── Records for processing

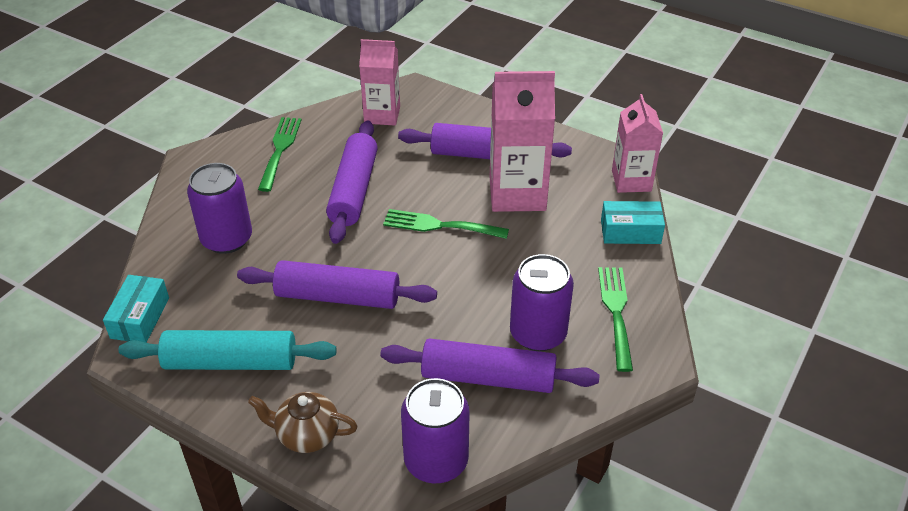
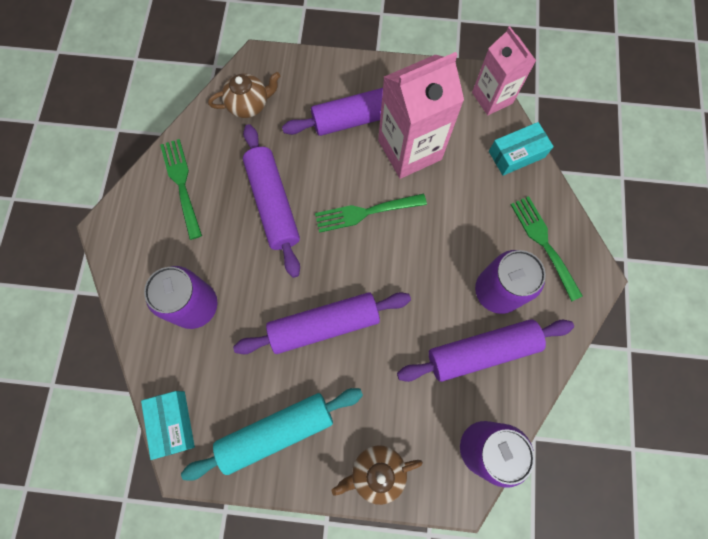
camera: 25 degrees left, 30 degrees up
(382, 115) = (249, 105): pink carton -> brown teapot

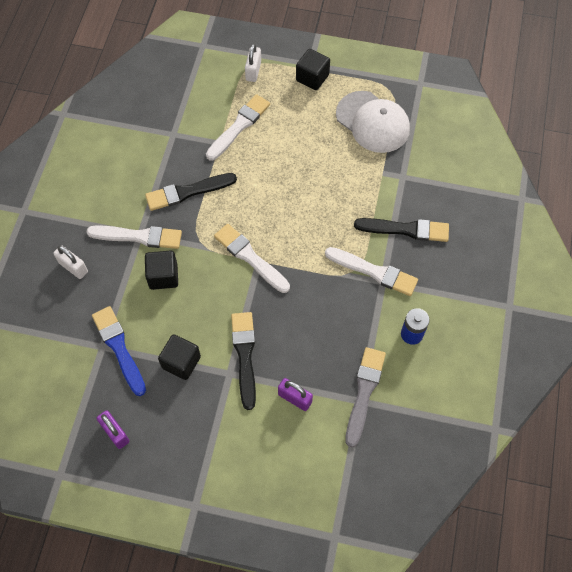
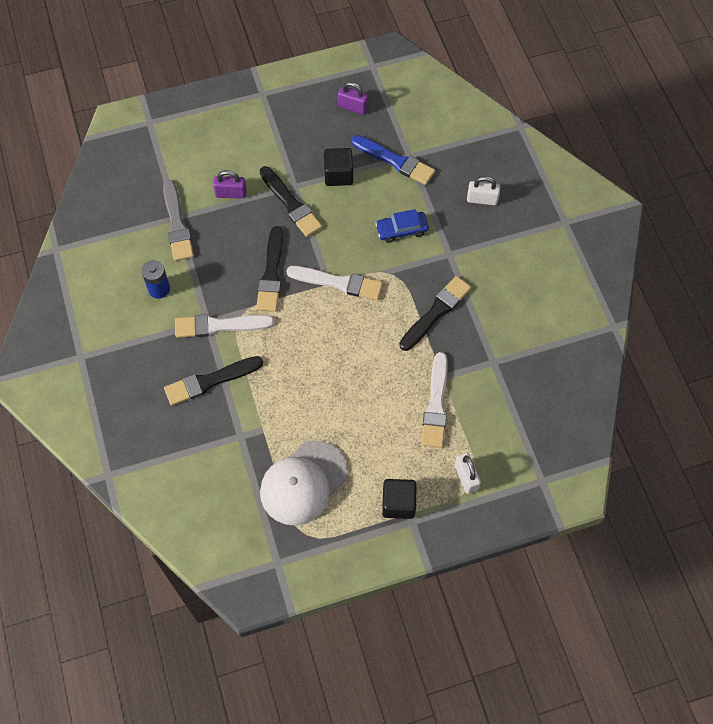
camera: 150 degrees right, 0 degrees up
(139, 236) = (448, 251): white brush -> none
(163, 276) = (401, 230): black cube -> blue car
(303, 296) = (271, 273): none -> black brush
(372, 122) = (303, 483): white cap -> white cap turned 60 degrees counterclockwise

────

Task prompt:
In the entries above, find the line with "(139, 236) = (448, 251): white brush -> none", then retype it and every line after it exactly.

Written reply:
(139, 236) = (448, 251): white brush -> none
(163, 276) = (401, 230): black cube -> blue car
(303, 296) = (271, 273): none -> black brush
(372, 122) = (303, 483): white cap -> white cap turned 60 degrees counterclockwise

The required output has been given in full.